Task prompt: Once you find the line with "pos1: [316, 326]" in the data that follows, repeat it and every line after it exactly, through the line with "before: toy rocket (rose-pink)".

Records shown:

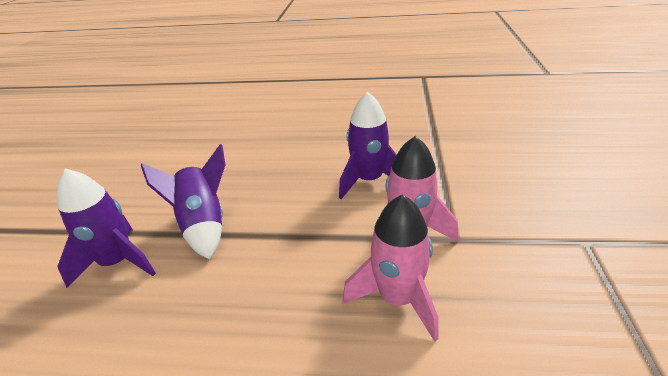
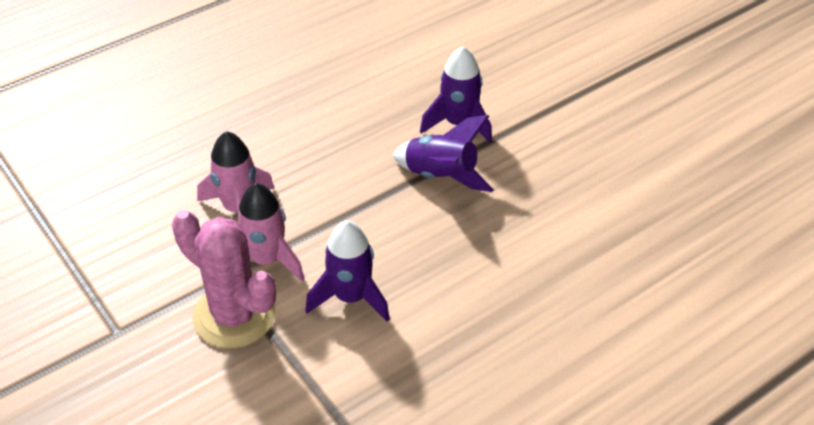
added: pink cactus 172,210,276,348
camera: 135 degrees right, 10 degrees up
...
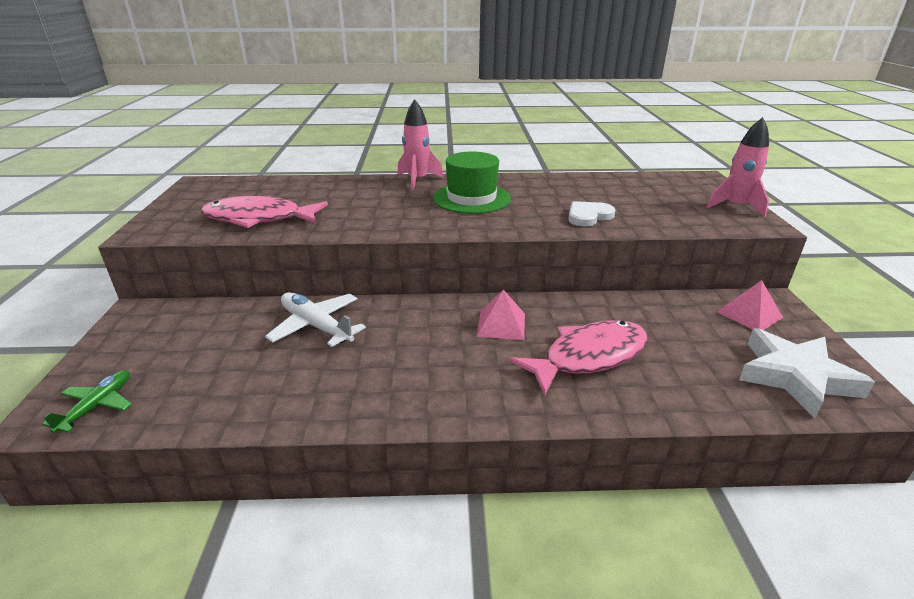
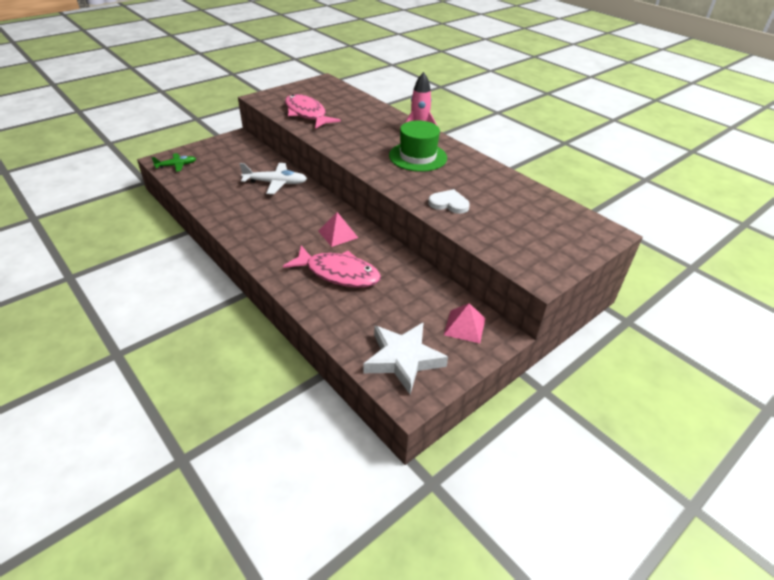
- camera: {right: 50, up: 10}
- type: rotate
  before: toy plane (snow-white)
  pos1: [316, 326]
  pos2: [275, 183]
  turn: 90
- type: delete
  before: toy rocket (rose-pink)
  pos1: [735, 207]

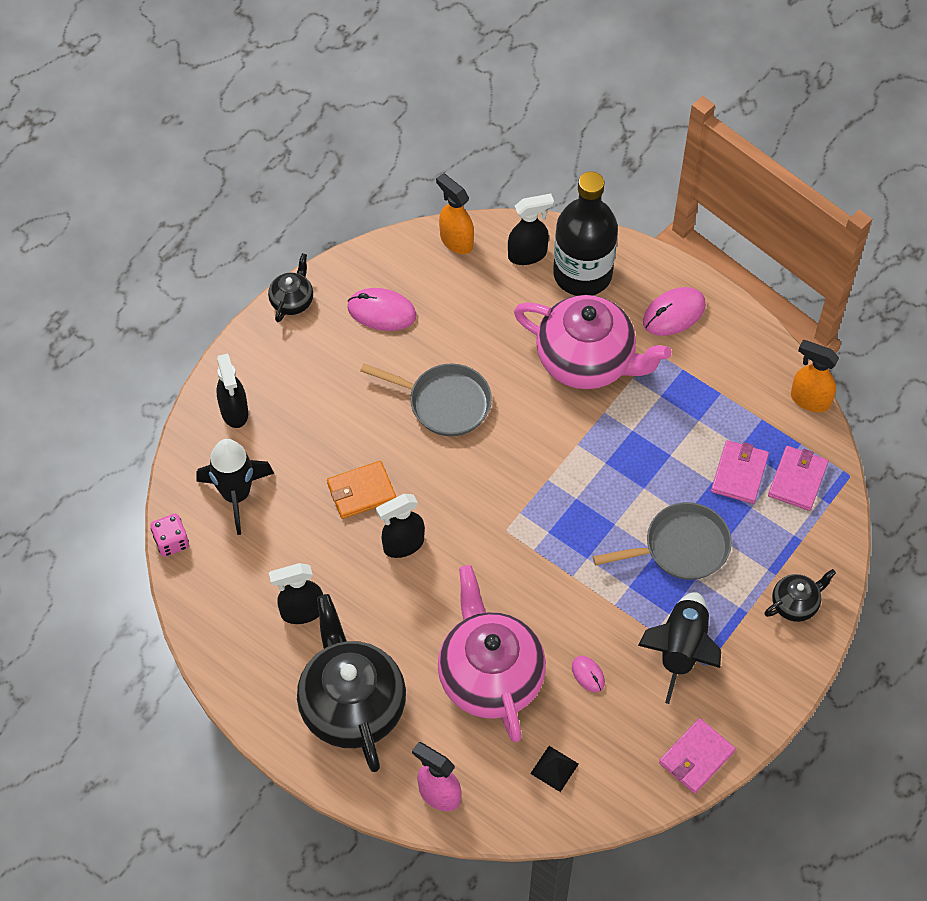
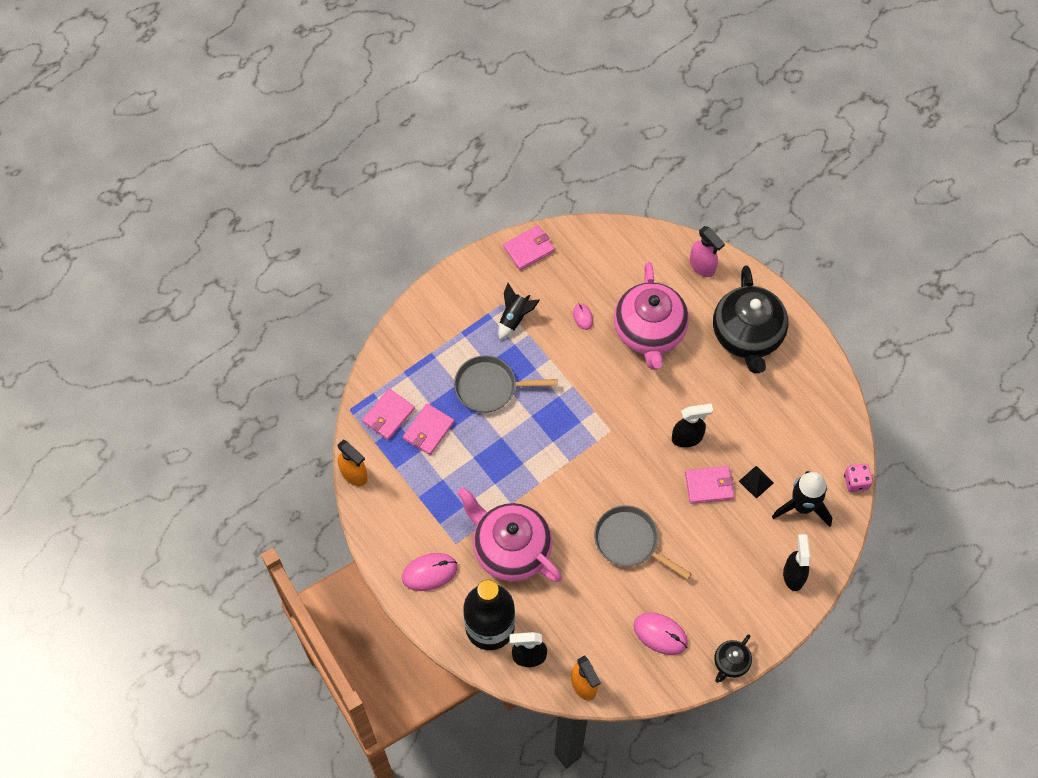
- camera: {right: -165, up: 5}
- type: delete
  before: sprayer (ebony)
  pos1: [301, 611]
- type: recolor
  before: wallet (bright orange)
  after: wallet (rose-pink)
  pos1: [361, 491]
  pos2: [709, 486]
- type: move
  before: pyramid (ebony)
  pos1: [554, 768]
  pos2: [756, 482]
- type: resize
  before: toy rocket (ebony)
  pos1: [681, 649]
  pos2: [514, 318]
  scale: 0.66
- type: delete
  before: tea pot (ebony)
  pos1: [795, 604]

Solution to this exercise:
  pos1: [316, 326]
  pos2: [275, 183]
  turn: 90
- type: delete
  before: toy rocket (rose-pink)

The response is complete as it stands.